** The task **
The required output is the line containing "Weather 2: [864,171,905,204]" followed by each line through the end of the data below, repeated exactly and with nothing added.

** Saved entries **
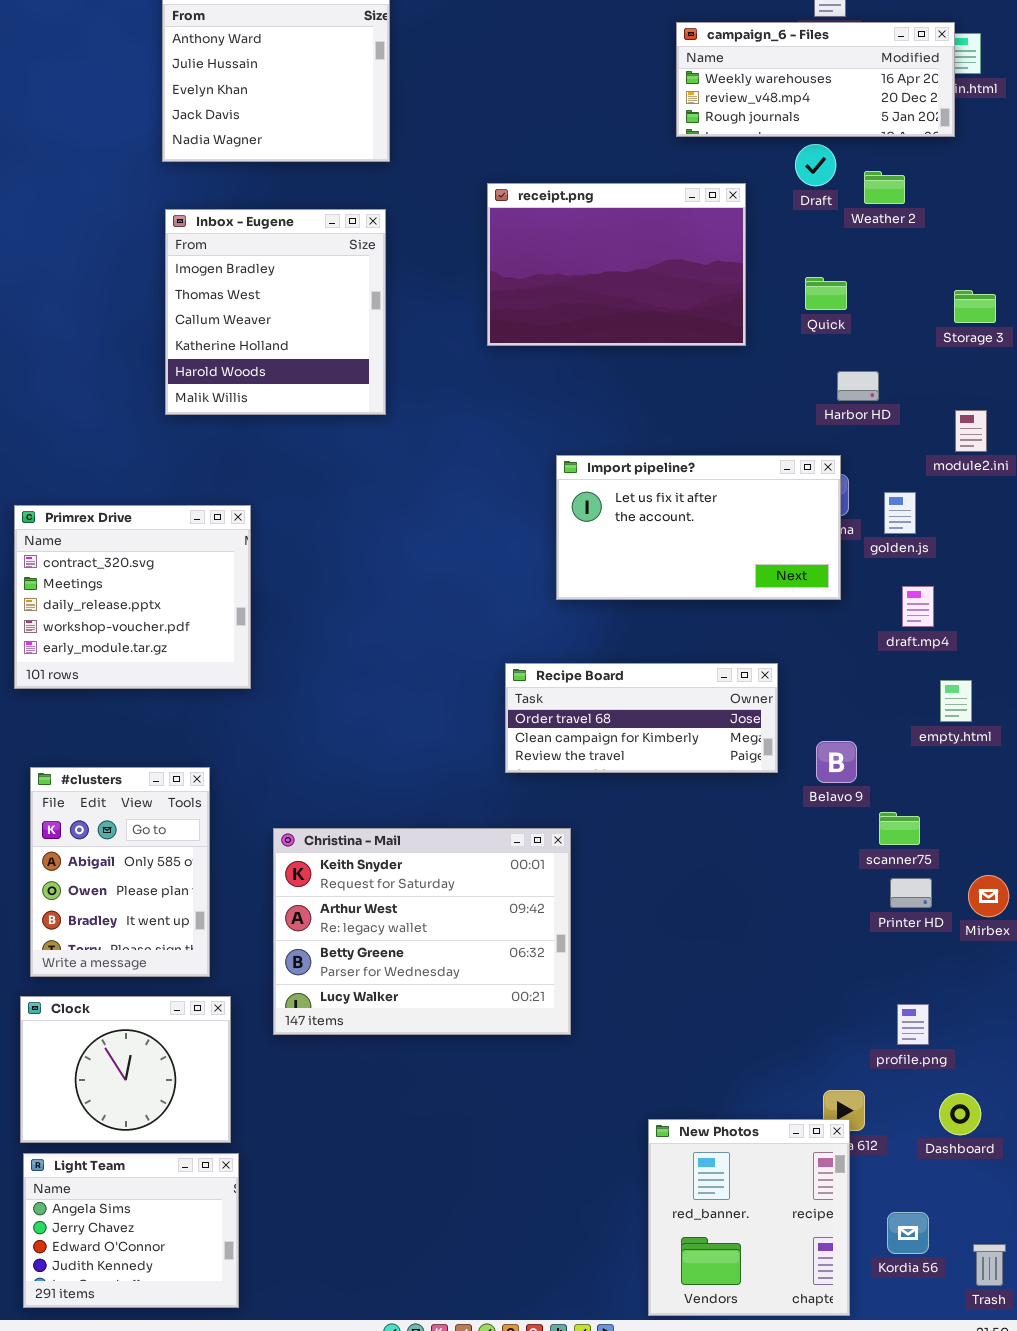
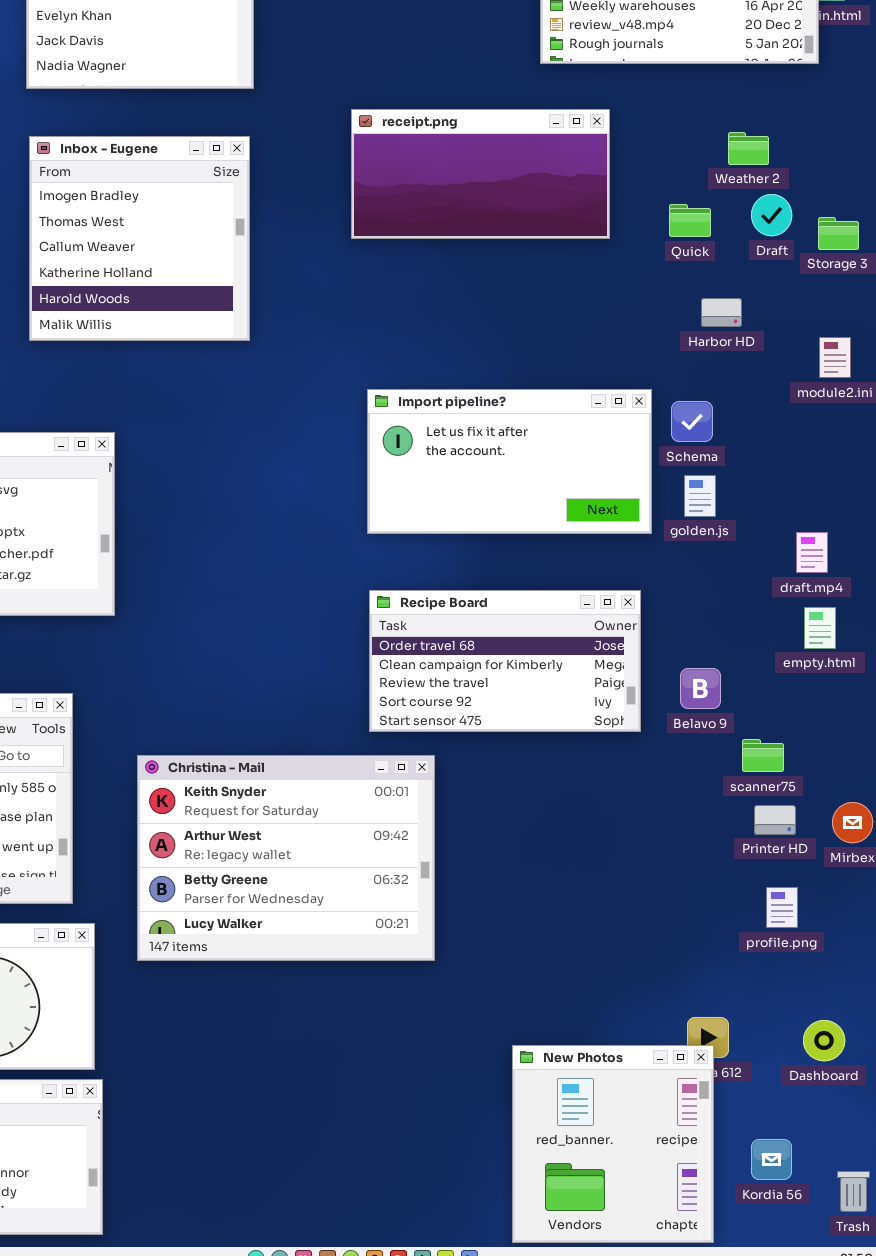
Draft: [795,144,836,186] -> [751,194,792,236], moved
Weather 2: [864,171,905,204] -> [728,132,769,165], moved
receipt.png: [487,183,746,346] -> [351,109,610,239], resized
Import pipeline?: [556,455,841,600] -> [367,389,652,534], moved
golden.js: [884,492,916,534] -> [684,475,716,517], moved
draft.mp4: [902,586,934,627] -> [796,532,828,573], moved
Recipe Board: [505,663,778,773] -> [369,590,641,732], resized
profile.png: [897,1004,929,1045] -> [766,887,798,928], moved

** Solution to this problem **
Weather 2: [864,171,905,204] -> [728,132,769,165], moved
receipt.png: [487,183,746,346] -> [351,109,610,239], resized
Import pipeline?: [556,455,841,600] -> [367,389,652,534], moved
golden.js: [884,492,916,534] -> [684,475,716,517], moved
draft.mp4: [902,586,934,627] -> [796,532,828,573], moved
Recipe Board: [505,663,778,773] -> [369,590,641,732], resized
profile.png: [897,1004,929,1045] -> [766,887,798,928], moved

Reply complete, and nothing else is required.